----- Information

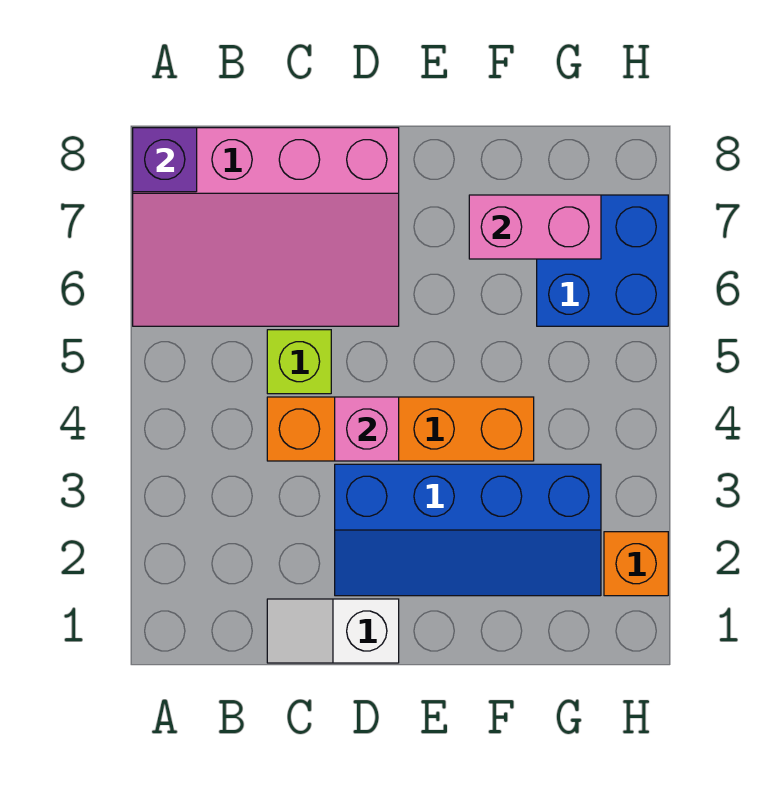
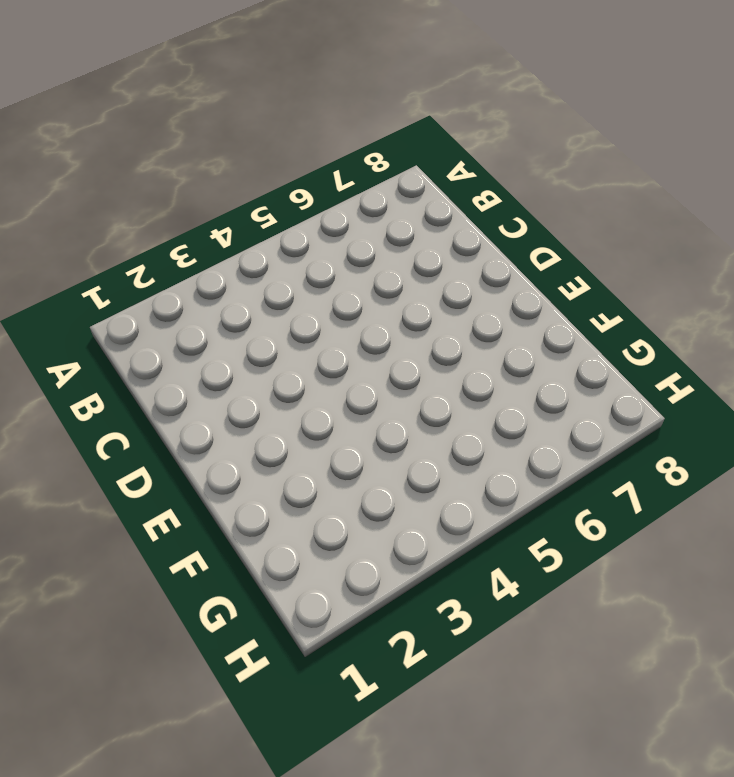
none -> pink slope A6:D8 level 1 top 8
none -> white slope C1:D1 level 1 top D

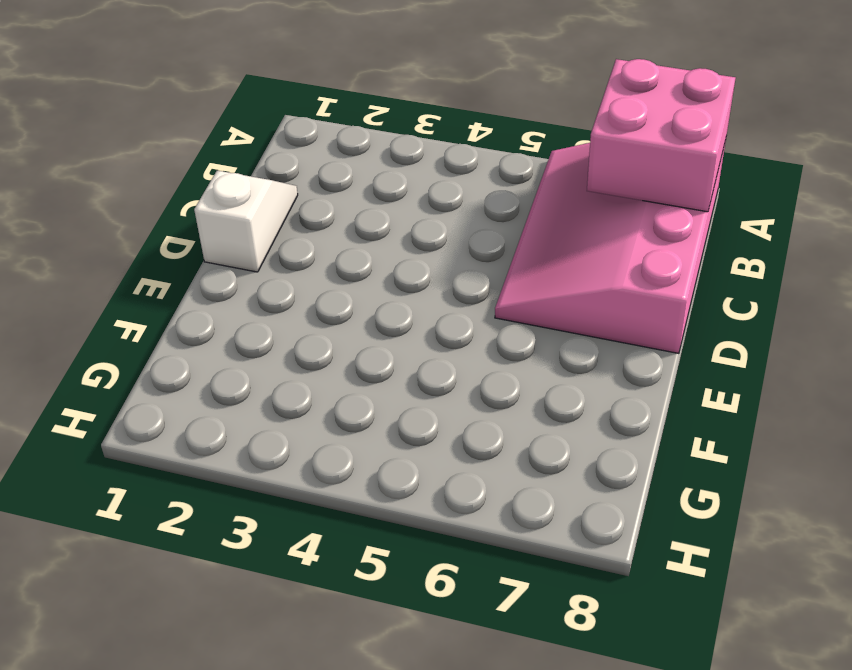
pink brick A7:B8 level 2 -> purple brick A8 level 2
none -> orange brick C4:F4 level 1
none -> lime brick C5 level 1

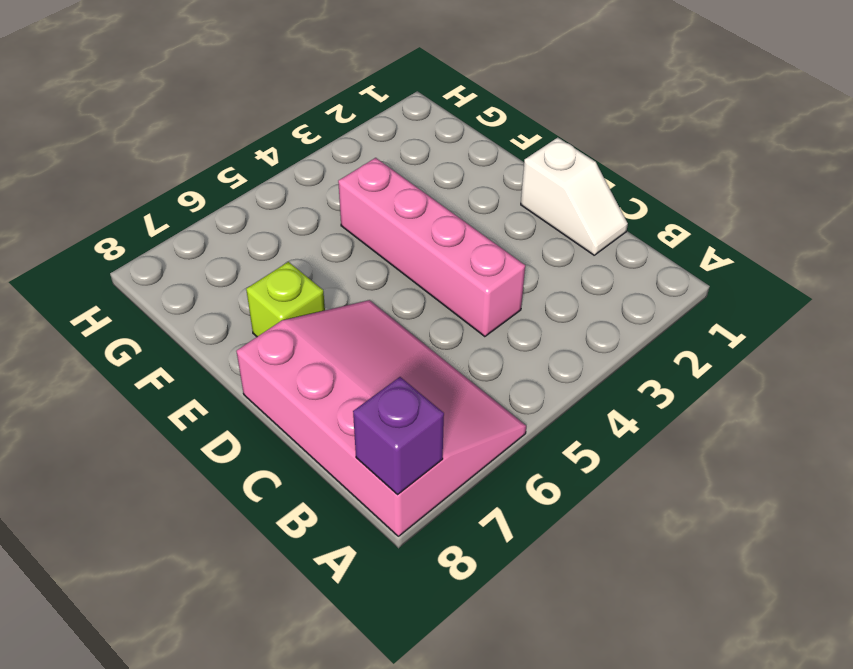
pink brick C4:F4 level 1 -> orange brick C4:F4 level 1
lime brick E7 level 1 -> lime brick C5 level 1
none -> blue slope D2:G3 level 1 top 3
none -> blue brick G6:H7 level 1

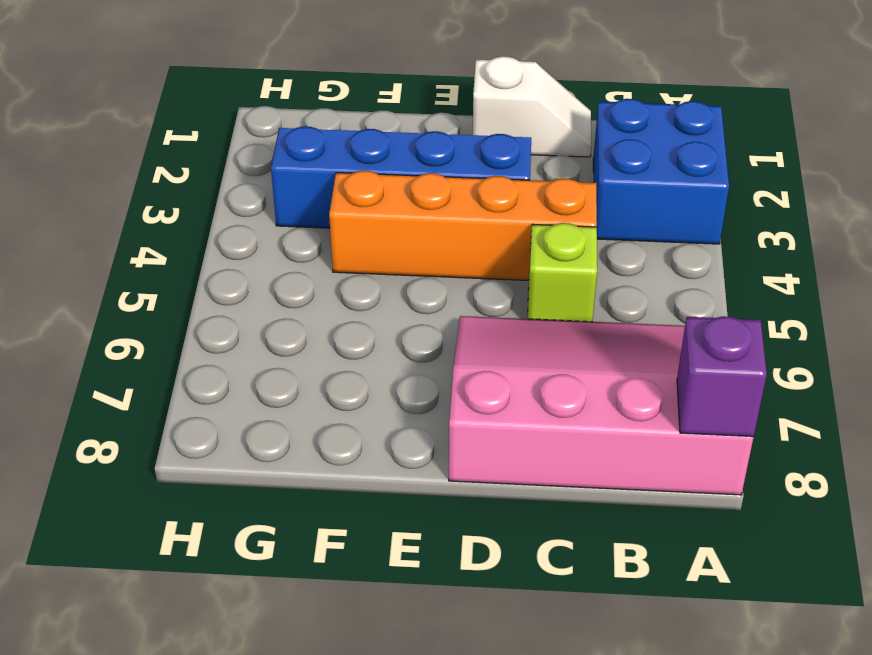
blue brick A2:B3 level 1 -> blue brick G6:H7 level 1
none -> orange brick H2 level 1
none -> pink brick D4 level 2

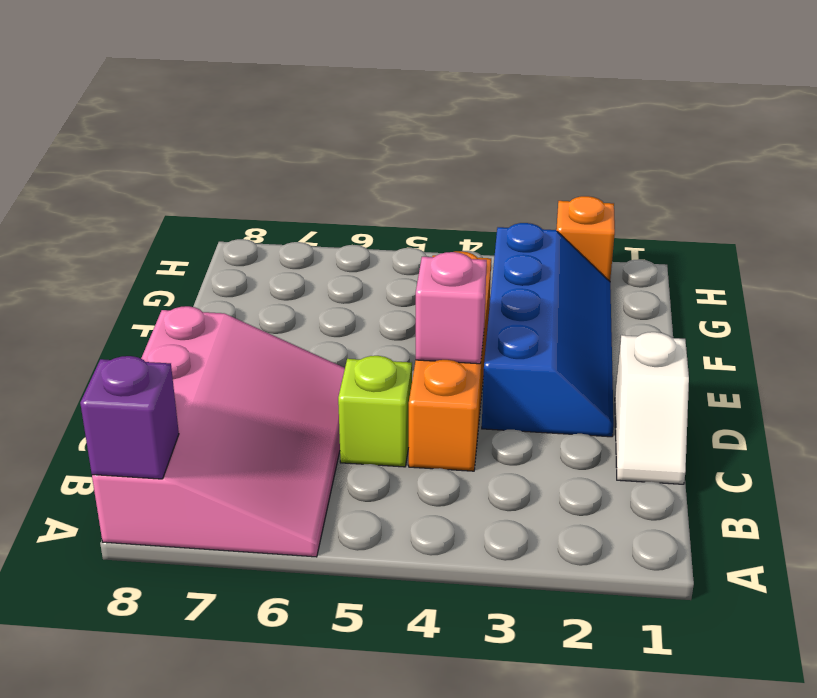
none -> blue brick G6:H7 level 1
none -> pink brick F7:G7 level 2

----------

**Work required:** The entries above are to be printed again word for word, with every picture removed.

**Exercise response:**
none -> pink slope A6:D8 level 1 top 8
none -> white slope C1:D1 level 1 top D

pink brick A7:B8 level 2 -> purple brick A8 level 2
none -> orange brick C4:F4 level 1
none -> lime brick C5 level 1

pink brick C4:F4 level 1 -> orange brick C4:F4 level 1
lime brick E7 level 1 -> lime brick C5 level 1
none -> blue slope D2:G3 level 1 top 3
none -> blue brick G6:H7 level 1

blue brick A2:B3 level 1 -> blue brick G6:H7 level 1
none -> orange brick H2 level 1
none -> pink brick D4 level 2

none -> blue brick G6:H7 level 1
none -> pink brick F7:G7 level 2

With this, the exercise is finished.